Each line in the material below must be transcribed exactly; no picture belongs in the copy.

****************

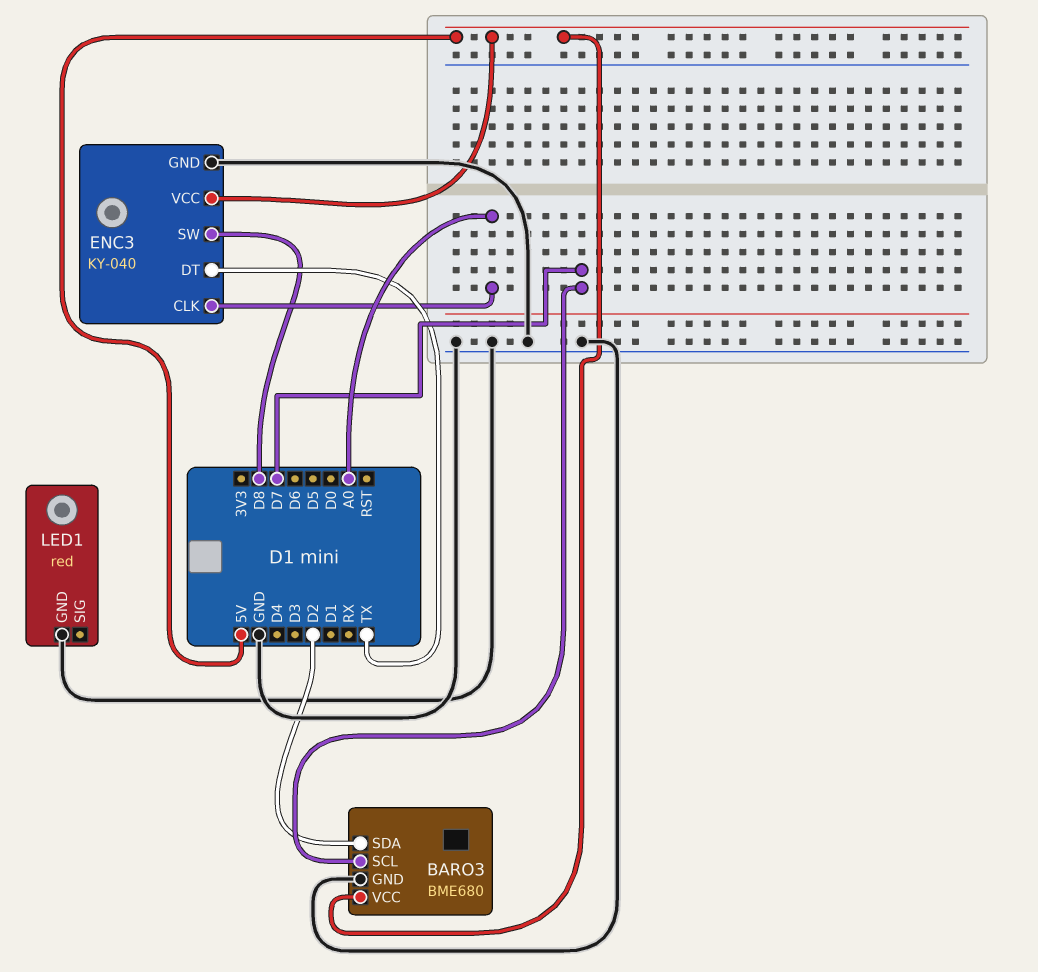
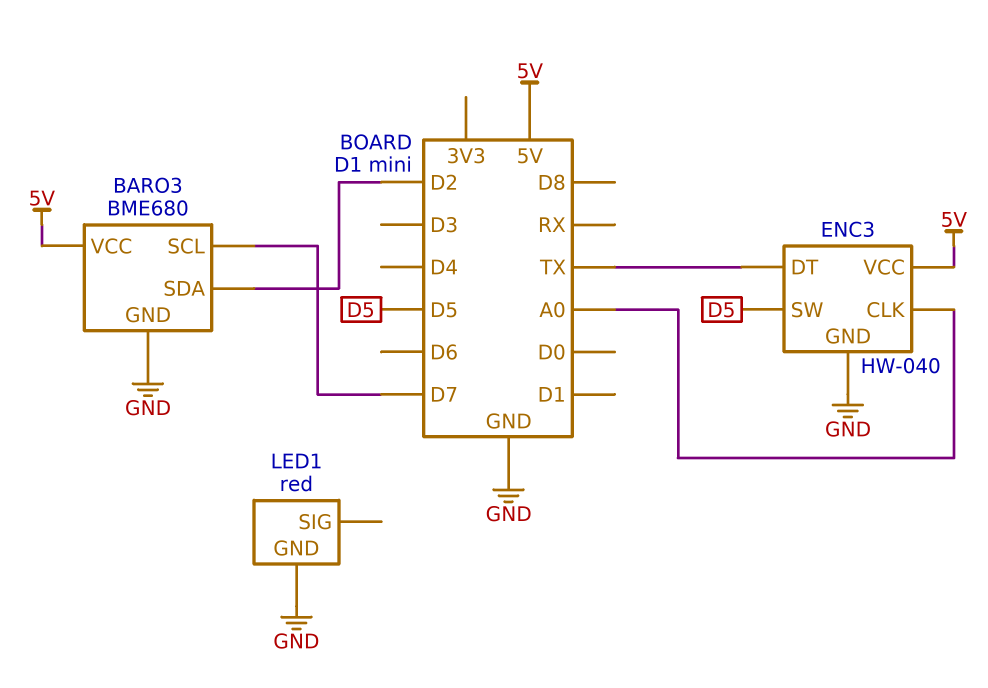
ENC3: KY-040 -> HW-040
ENC3 pin SW: D8 -> D5

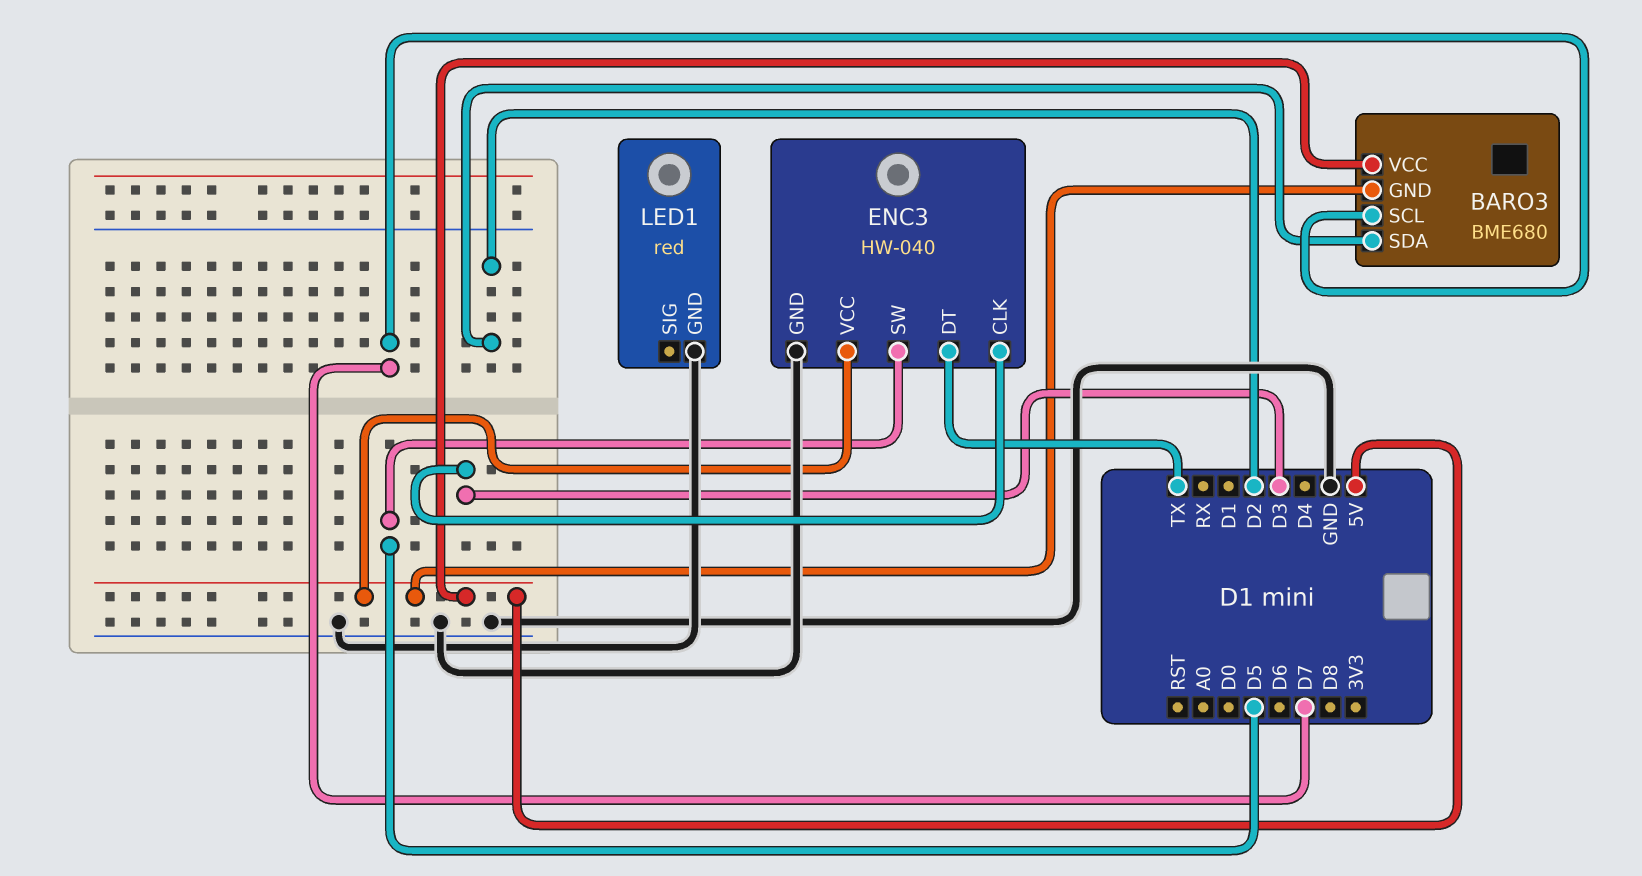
BARO3 pin GND: GND -> 5V
ENC3 pin CLK: A0 -> D3

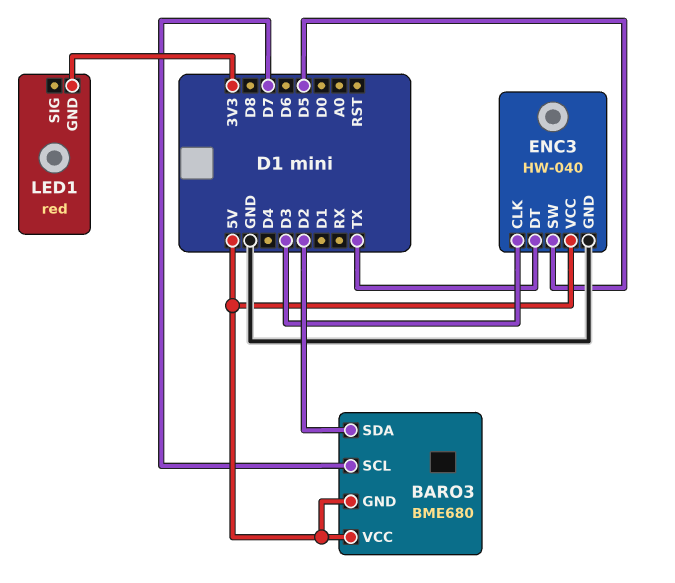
LED1 pin GND: GND -> 3V3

****************

▸ Output for this exercise:
ENC3: KY-040 -> HW-040
ENC3 pin SW: D8 -> D5

BARO3 pin GND: GND -> 5V
ENC3 pin CLK: A0 -> D3

LED1 pin GND: GND -> 3V3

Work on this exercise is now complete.